▶ **PROBLEM**
Write out the data word for word and omit every picture.

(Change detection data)

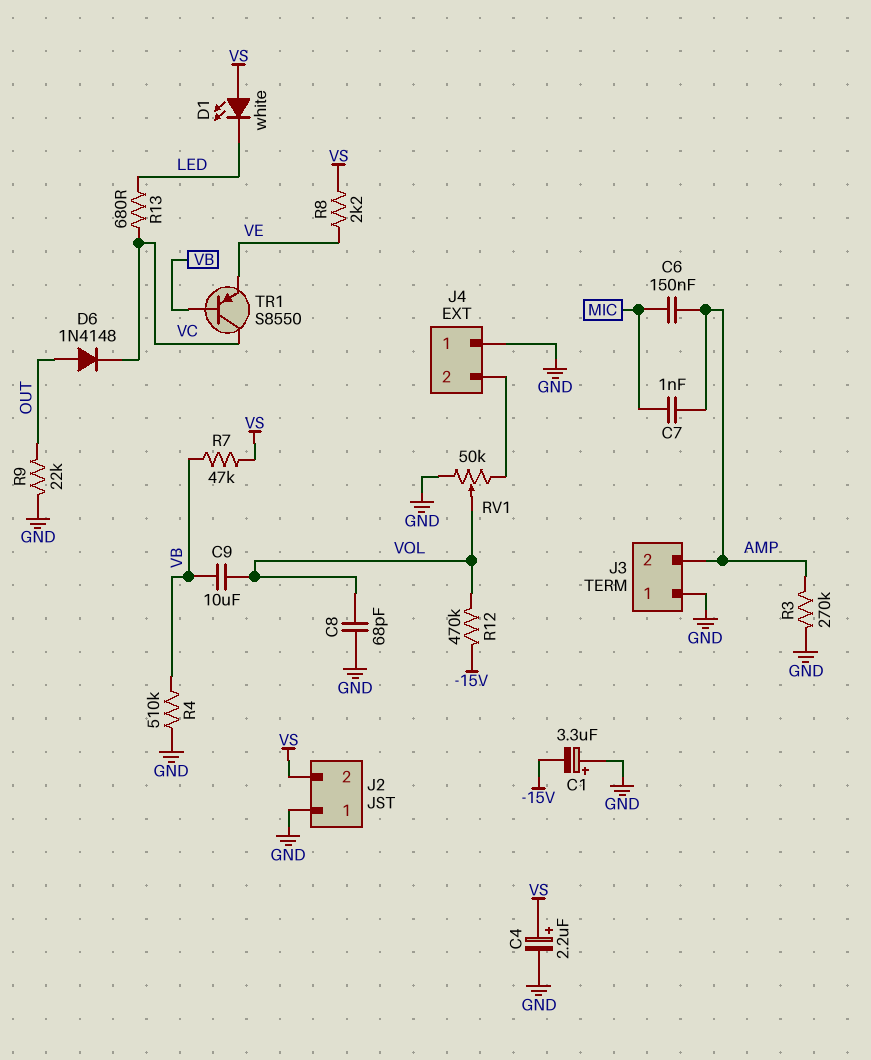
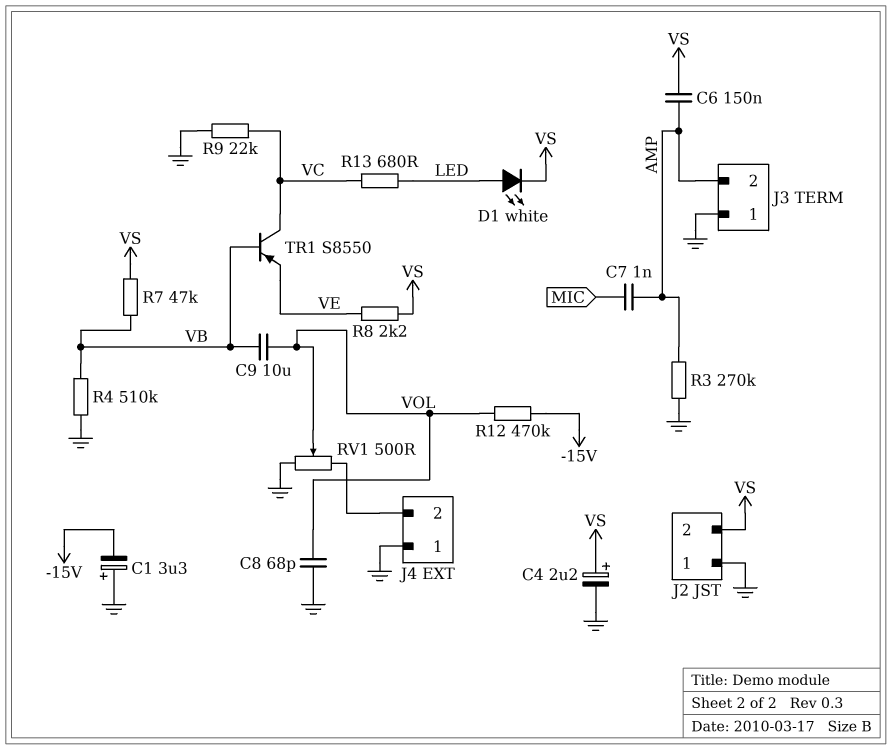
C6: 150nF (AMP, MIC) -> 150nF (AMP, VS)
D1: LED white (A VS, K LED) -> LED white (A LED, K VS)
D6: diode 1N4148 (A OUT, K VC) -> none
R9: 22k (GND, OUT) -> 22k (GND, VC)
RV1: 50k (GND, J4/2, wiper VOL) -> 500 (GND, J4/2, wiper VOL)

▶ **ANSWER FOR THE TASK**
C6: 150nF (AMP, MIC) -> 150nF (AMP, VS)
D1: LED white (A VS, K LED) -> LED white (A LED, K VS)
D6: diode 1N4148 (A OUT, K VC) -> none
R9: 22k (GND, OUT) -> 22k (GND, VC)
RV1: 50k (GND, J4/2, wiper VOL) -> 500 (GND, J4/2, wiper VOL)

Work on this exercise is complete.